[Records for processing — start]

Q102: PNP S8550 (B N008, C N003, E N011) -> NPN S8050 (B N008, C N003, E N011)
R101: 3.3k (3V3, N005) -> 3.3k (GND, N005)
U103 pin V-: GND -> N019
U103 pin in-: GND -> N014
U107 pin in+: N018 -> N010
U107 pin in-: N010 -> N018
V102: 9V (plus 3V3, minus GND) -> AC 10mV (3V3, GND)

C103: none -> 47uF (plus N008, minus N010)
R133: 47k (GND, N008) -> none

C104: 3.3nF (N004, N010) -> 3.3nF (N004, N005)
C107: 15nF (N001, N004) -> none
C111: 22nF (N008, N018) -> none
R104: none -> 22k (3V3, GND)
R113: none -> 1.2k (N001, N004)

[Records for processing — finish]
[Records for processing — start]

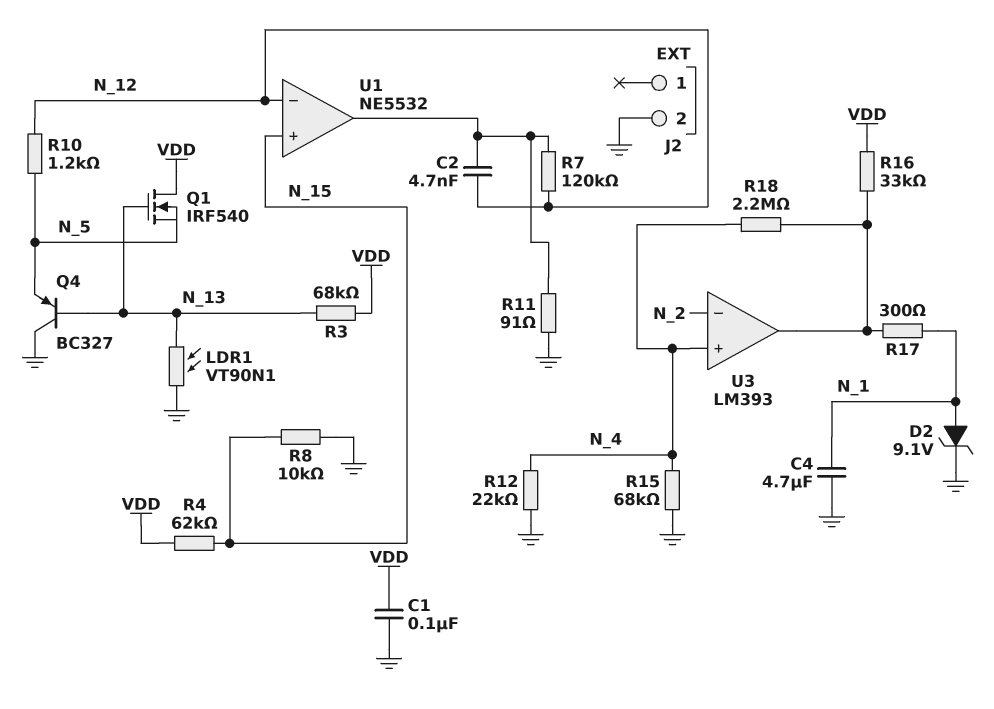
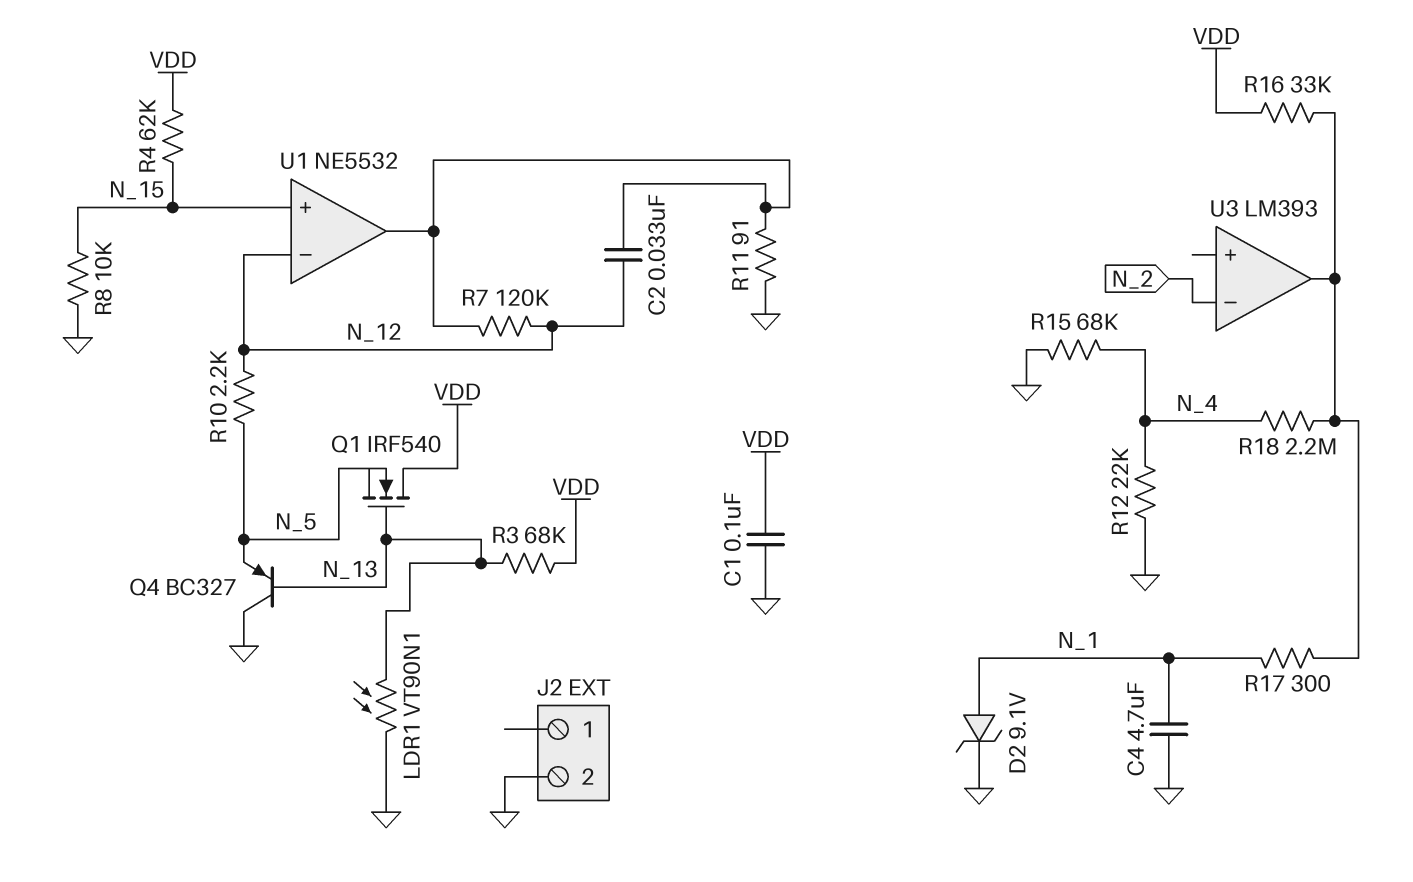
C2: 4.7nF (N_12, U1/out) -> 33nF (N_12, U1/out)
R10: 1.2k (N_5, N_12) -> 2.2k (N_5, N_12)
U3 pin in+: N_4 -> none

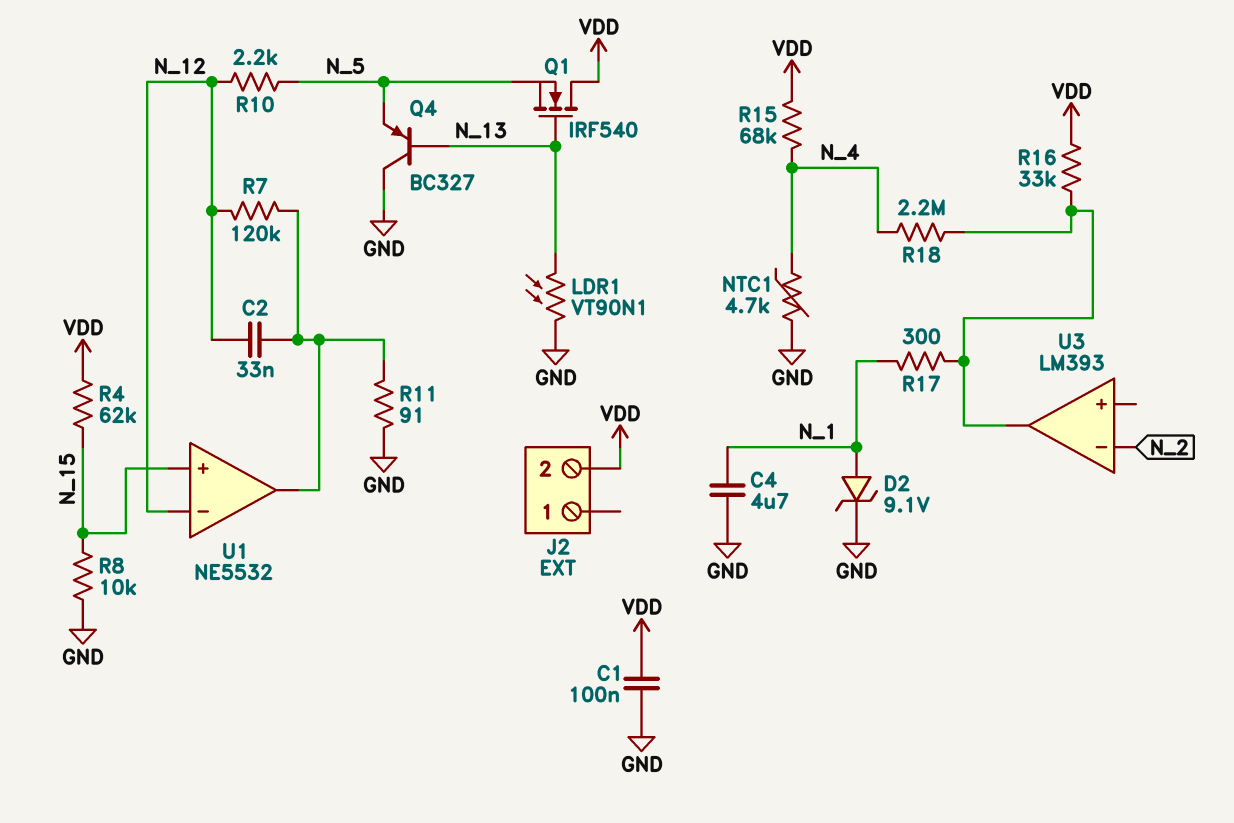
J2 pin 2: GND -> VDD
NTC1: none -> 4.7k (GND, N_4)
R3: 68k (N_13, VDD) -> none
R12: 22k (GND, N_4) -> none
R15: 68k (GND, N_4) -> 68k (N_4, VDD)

[Records for processing — finish]

* [What is needed] Exact duplication is required for the lines above, from the line that contains "V102: 9V (plus" to the line that contains "R113: none -> 1.2k (N001, N004)", inclusive; omit all others.

* [Task response]
V102: 9V (plus 3V3, minus GND) -> AC 10mV (3V3, GND)

C103: none -> 47uF (plus N008, minus N010)
R133: 47k (GND, N008) -> none

C104: 3.3nF (N004, N010) -> 3.3nF (N004, N005)
C107: 15nF (N001, N004) -> none
C111: 22nF (N008, N018) -> none
R104: none -> 22k (3V3, GND)
R113: none -> 1.2k (N001, N004)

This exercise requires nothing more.